*Activity*: Of the entries below, return exactly those lines that fall between the one containing "purple rocket [354,342,405,405]" and the one containing "camera: 50 degrees right, 10 degrees down", the two end lines included.

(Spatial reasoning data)
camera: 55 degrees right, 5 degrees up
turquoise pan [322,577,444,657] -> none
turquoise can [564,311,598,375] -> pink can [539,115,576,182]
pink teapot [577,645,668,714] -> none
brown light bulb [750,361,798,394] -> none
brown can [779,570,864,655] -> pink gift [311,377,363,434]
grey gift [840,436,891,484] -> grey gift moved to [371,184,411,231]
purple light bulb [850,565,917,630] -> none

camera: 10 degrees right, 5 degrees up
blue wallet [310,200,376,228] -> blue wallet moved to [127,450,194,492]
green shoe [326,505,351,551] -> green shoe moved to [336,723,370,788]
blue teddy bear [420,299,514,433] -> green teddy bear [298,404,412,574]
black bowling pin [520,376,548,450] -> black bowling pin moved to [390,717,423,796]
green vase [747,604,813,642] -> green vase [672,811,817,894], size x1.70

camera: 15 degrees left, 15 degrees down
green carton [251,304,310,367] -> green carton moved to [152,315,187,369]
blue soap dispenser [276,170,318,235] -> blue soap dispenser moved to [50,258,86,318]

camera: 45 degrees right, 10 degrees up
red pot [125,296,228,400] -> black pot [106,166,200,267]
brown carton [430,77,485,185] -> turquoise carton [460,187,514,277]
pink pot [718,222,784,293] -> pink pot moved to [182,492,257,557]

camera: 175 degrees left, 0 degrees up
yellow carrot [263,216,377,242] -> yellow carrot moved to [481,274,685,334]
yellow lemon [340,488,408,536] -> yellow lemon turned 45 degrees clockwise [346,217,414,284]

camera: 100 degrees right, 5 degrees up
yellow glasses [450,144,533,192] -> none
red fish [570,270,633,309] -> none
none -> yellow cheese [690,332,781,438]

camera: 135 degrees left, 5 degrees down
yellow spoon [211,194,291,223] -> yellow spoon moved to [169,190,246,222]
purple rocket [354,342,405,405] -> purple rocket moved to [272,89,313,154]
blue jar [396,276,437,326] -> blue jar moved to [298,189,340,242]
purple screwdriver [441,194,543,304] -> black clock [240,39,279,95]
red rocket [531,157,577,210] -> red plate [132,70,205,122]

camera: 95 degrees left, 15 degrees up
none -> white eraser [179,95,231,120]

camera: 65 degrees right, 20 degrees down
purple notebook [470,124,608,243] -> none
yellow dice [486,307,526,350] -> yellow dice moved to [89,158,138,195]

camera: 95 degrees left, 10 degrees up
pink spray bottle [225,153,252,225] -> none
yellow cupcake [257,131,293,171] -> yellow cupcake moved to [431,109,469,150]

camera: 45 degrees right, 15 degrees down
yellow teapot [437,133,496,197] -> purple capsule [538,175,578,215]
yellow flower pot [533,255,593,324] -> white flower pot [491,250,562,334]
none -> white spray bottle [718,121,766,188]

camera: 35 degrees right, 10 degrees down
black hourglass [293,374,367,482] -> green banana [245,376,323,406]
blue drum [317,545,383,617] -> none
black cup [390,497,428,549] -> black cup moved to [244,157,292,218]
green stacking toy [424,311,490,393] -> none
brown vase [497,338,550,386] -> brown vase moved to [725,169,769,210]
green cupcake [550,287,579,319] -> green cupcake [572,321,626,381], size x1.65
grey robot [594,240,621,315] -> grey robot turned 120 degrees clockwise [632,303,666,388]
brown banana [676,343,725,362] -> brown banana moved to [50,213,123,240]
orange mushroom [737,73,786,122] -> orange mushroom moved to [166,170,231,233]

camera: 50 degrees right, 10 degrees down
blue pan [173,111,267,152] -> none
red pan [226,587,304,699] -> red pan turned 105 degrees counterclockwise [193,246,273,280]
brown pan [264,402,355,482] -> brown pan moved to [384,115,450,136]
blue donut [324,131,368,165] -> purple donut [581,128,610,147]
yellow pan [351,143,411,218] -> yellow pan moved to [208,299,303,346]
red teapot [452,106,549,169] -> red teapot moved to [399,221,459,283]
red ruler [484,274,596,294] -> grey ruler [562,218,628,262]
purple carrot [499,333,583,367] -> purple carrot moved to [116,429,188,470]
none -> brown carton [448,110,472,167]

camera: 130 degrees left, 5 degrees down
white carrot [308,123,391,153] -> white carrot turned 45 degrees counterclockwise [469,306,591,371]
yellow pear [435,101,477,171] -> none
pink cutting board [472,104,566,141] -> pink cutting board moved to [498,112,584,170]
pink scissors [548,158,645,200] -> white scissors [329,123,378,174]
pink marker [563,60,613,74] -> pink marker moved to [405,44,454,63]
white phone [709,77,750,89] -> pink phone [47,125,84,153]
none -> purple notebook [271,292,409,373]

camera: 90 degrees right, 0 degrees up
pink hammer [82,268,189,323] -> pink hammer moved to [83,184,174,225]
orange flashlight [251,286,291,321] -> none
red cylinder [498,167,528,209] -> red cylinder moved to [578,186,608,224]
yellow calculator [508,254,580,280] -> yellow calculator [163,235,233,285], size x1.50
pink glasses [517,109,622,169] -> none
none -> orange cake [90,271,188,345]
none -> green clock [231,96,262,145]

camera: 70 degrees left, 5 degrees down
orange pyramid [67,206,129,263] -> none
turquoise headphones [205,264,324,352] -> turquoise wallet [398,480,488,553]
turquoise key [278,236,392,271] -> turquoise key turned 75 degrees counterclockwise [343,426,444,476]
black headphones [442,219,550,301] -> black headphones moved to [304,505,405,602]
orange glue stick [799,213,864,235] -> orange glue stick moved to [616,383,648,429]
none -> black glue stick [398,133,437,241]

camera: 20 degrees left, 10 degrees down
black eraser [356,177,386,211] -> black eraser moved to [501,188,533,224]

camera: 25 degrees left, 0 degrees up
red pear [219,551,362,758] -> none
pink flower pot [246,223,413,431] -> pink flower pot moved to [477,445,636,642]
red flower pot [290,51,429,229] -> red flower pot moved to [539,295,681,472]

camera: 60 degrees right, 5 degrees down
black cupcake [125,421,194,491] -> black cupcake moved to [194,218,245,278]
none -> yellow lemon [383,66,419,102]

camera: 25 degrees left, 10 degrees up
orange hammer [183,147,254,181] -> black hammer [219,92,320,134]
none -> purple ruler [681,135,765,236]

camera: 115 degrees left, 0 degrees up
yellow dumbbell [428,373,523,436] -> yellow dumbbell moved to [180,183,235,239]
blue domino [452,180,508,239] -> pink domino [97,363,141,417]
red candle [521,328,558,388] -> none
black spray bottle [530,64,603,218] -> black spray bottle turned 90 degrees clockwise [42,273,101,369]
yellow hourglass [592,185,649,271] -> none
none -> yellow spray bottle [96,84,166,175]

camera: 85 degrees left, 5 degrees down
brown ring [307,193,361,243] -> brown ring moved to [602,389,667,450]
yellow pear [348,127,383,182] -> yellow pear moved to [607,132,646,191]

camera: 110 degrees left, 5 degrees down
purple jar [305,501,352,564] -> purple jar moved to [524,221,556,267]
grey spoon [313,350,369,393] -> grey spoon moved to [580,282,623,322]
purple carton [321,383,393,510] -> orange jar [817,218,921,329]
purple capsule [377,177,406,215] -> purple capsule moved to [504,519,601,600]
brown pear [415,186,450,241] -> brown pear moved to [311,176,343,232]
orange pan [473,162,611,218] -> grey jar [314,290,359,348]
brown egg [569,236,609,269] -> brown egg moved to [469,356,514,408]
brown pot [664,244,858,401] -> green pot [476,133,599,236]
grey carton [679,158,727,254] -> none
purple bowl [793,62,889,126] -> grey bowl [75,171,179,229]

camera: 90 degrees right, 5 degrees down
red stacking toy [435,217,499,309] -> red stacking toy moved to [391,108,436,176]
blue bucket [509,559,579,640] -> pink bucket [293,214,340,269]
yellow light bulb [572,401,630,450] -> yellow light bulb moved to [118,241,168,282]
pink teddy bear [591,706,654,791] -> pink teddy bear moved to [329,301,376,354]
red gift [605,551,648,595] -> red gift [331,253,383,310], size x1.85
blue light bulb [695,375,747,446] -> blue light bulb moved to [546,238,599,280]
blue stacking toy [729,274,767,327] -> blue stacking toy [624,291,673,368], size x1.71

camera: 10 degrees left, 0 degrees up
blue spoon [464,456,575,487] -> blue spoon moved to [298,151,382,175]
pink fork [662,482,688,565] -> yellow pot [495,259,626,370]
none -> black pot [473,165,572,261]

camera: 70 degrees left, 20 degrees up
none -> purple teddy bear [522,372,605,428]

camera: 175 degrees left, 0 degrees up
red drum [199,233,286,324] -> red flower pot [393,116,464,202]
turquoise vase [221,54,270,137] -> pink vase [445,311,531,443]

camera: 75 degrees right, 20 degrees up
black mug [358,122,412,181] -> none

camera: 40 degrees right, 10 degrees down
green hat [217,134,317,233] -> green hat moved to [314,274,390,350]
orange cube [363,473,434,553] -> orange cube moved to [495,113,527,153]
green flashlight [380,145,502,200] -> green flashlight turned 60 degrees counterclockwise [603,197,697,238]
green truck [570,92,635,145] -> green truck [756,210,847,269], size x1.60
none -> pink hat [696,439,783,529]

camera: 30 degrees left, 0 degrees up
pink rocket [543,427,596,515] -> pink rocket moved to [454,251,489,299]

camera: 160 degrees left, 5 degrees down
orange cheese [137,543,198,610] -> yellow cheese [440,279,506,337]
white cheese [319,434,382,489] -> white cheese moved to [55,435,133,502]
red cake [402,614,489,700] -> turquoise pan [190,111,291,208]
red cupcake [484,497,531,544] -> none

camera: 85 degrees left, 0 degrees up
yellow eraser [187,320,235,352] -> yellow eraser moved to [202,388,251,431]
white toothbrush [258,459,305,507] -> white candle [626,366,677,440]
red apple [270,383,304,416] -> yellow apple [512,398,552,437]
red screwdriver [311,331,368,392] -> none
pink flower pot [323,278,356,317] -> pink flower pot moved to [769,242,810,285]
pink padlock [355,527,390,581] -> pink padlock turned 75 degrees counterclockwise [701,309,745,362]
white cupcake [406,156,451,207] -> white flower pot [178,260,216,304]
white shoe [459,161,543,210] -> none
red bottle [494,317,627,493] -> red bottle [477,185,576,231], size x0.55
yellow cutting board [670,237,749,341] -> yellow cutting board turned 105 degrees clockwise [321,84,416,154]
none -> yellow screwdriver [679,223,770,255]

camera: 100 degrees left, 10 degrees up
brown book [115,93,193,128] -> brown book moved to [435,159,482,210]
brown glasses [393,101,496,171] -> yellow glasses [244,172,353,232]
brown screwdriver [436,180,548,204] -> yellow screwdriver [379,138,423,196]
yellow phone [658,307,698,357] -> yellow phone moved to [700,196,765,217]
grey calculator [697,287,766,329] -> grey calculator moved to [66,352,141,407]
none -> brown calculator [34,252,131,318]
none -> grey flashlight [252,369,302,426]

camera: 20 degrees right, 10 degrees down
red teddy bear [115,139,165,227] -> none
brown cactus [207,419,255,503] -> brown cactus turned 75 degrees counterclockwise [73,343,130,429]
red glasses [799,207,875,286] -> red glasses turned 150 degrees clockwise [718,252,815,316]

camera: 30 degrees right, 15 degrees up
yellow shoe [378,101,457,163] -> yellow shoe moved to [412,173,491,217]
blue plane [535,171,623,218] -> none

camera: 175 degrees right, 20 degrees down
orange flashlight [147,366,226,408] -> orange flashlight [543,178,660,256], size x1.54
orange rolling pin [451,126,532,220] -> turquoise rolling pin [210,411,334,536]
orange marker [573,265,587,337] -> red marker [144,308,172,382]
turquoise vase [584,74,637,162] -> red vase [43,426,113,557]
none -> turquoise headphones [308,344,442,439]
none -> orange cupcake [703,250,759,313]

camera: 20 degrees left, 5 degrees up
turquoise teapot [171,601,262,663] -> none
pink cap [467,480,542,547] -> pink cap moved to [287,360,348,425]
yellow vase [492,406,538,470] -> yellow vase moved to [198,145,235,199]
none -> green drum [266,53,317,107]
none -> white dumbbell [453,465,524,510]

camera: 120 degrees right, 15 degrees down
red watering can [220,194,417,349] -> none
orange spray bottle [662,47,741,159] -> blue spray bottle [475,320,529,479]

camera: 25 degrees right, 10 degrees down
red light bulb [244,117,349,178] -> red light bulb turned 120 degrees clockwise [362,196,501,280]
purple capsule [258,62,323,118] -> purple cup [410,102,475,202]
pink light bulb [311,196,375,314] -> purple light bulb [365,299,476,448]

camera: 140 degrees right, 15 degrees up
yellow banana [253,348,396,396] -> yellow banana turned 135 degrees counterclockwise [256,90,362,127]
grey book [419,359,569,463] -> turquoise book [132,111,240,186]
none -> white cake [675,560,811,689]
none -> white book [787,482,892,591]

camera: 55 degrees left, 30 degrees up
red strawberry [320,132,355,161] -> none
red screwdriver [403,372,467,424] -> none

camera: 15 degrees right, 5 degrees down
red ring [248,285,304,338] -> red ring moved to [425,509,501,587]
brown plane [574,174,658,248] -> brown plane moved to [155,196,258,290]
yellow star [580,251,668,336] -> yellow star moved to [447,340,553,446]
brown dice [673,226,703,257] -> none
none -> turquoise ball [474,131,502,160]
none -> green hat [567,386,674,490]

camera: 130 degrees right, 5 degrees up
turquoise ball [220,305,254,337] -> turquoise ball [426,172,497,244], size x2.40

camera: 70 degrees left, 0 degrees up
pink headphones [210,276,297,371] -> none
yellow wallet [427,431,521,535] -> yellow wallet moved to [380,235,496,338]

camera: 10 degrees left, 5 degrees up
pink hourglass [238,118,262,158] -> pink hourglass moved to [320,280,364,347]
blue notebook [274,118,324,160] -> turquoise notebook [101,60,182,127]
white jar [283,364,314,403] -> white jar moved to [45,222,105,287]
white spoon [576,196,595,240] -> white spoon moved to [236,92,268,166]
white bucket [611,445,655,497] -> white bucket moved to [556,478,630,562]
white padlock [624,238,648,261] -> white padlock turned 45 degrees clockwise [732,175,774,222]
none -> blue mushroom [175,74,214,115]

*Answer for this exercise*:
purple rocket [354,342,405,405] -> purple rocket moved to [272,89,313,154]
blue jar [396,276,437,326] -> blue jar moved to [298,189,340,242]
purple screwdriver [441,194,543,304] -> black clock [240,39,279,95]
red rocket [531,157,577,210] -> red plate [132,70,205,122]

camera: 95 degrees left, 15 degrees up
none -> white eraser [179,95,231,120]

camera: 65 degrees right, 20 degrees down
purple notebook [470,124,608,243] -> none
yellow dice [486,307,526,350] -> yellow dice moved to [89,158,138,195]

camera: 95 degrees left, 10 degrees up
pink spray bottle [225,153,252,225] -> none
yellow cupcake [257,131,293,171] -> yellow cupcake moved to [431,109,469,150]

camera: 45 degrees right, 15 degrees down
yellow teapot [437,133,496,197] -> purple capsule [538,175,578,215]
yellow flower pot [533,255,593,324] -> white flower pot [491,250,562,334]
none -> white spray bottle [718,121,766,188]

camera: 35 degrees right, 10 degrees down
black hourglass [293,374,367,482] -> green banana [245,376,323,406]
blue drum [317,545,383,617] -> none
black cup [390,497,428,549] -> black cup moved to [244,157,292,218]
green stacking toy [424,311,490,393] -> none
brown vase [497,338,550,386] -> brown vase moved to [725,169,769,210]
green cupcake [550,287,579,319] -> green cupcake [572,321,626,381], size x1.65
grey robot [594,240,621,315] -> grey robot turned 120 degrees clockwise [632,303,666,388]
brown banana [676,343,725,362] -> brown banana moved to [50,213,123,240]
orange mushroom [737,73,786,122] -> orange mushroom moved to [166,170,231,233]

camera: 50 degrees right, 10 degrees down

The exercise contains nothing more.